__Prompt__. The task calls for each record to be given again unchanged, minus any pictures.

__Dataset__.
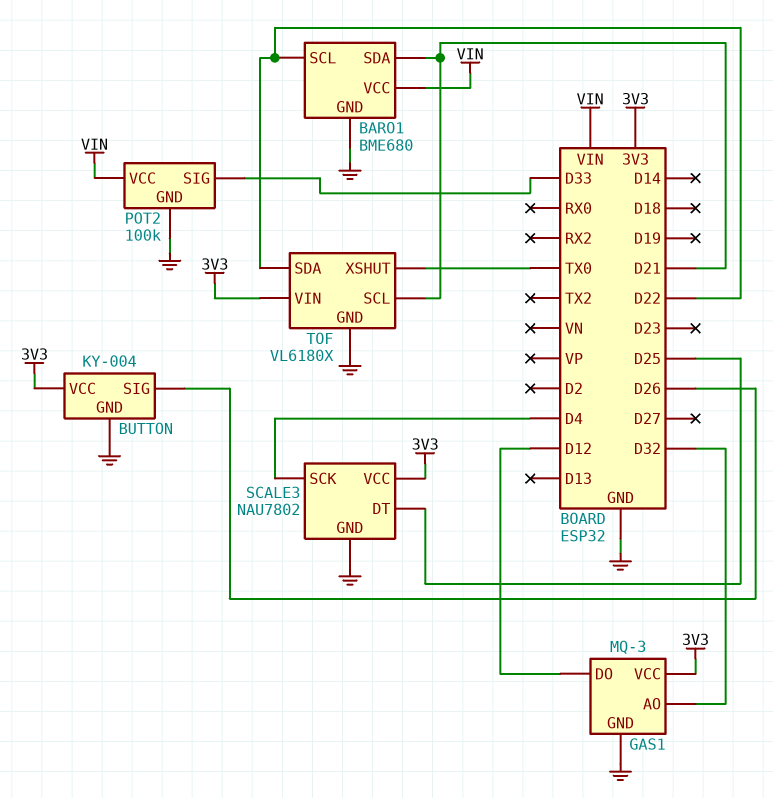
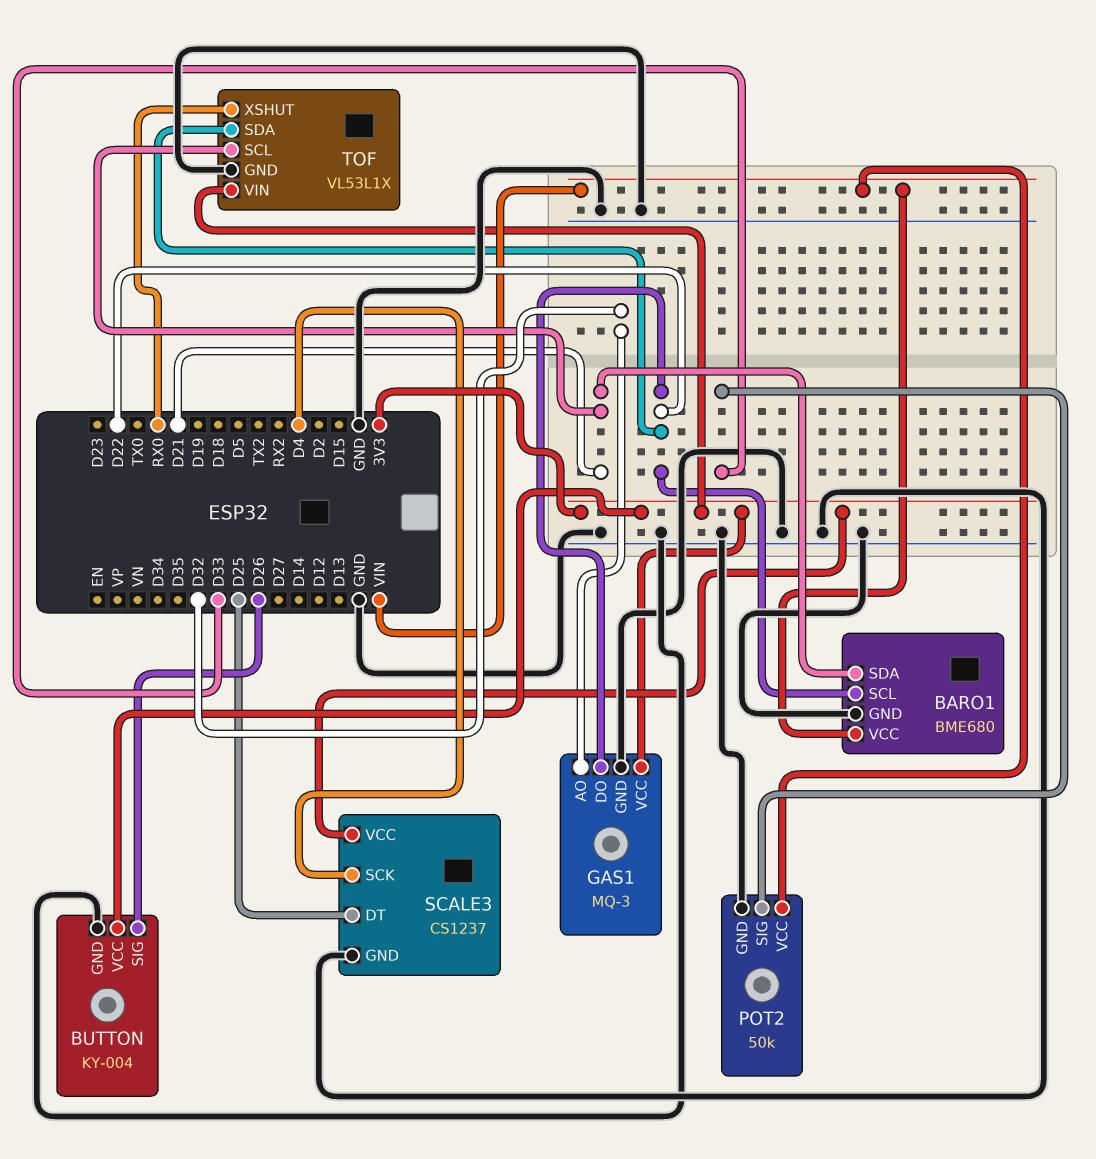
GAS1 pin DO: D12 -> D22
POT2: 100k -> 50k
SCALE3: NAU7802 -> CS1237
TOF: VL6180X -> VL53L1X
TOF pin XSHUT: TX0 -> RX0

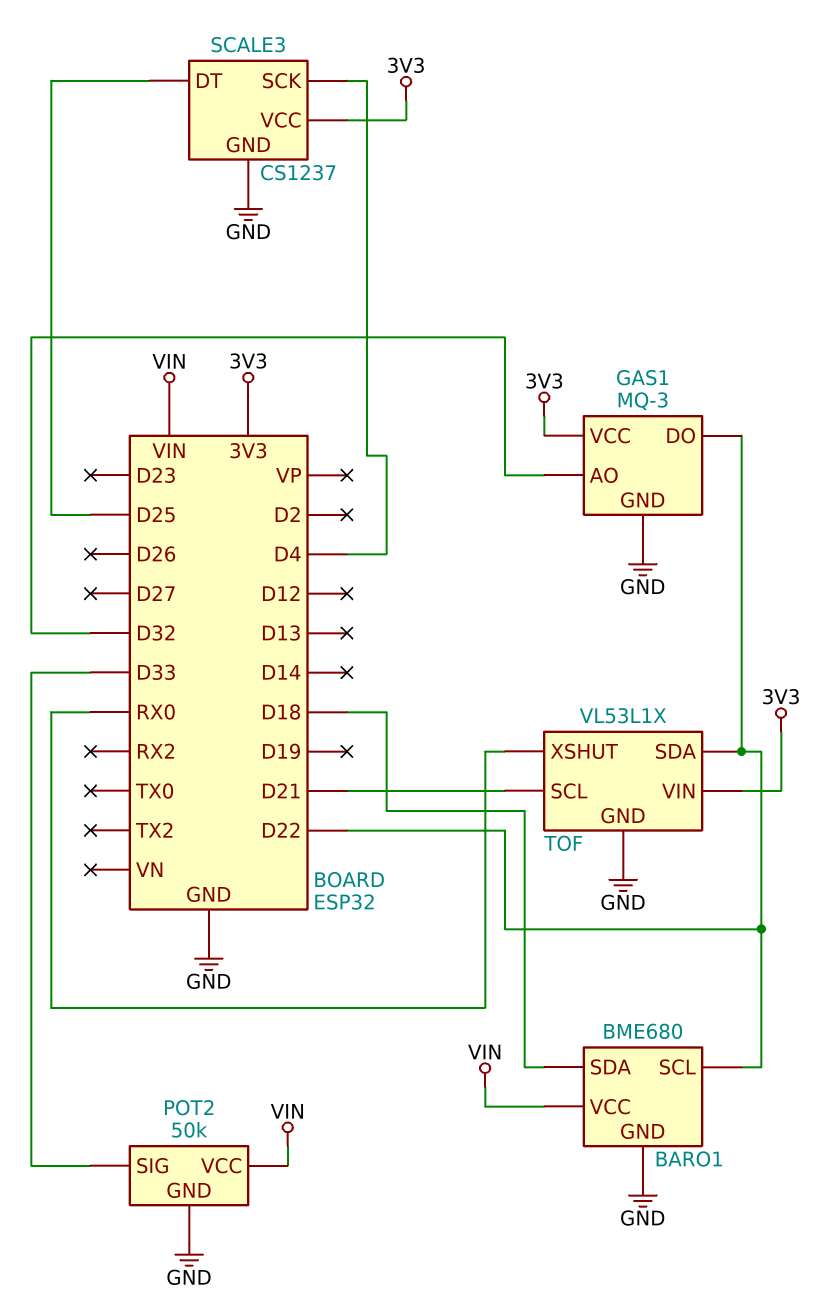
BARO1 pin SDA: D21 -> D18
BUTTON: KY-004 -> none
BUTTON pin GND: GND -> none
BUTTON pin SIG: D26 -> none
BUTTON pin VCC: 3V3 -> none

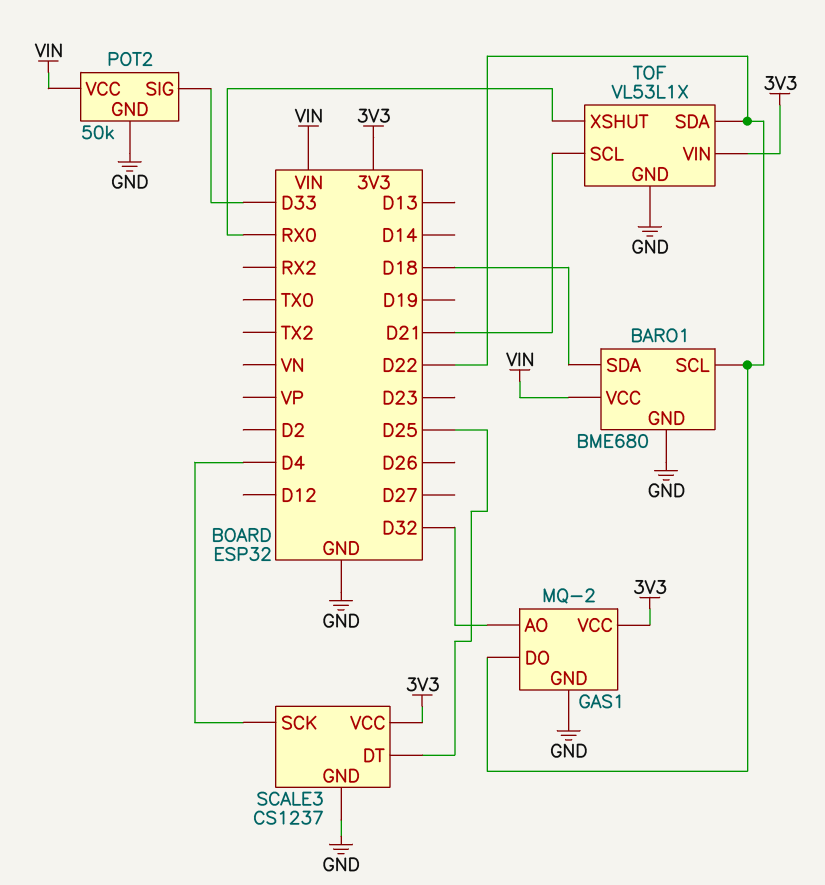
GAS1: MQ-3 -> MQ-2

__Response area__.
GAS1 pin DO: D12 -> D22
POT2: 100k -> 50k
SCALE3: NAU7802 -> CS1237
TOF: VL6180X -> VL53L1X
TOF pin XSHUT: TX0 -> RX0

BARO1 pin SDA: D21 -> D18
BUTTON: KY-004 -> none
BUTTON pin GND: GND -> none
BUTTON pin SIG: D26 -> none
BUTTON pin VCC: 3V3 -> none

GAS1: MQ-3 -> MQ-2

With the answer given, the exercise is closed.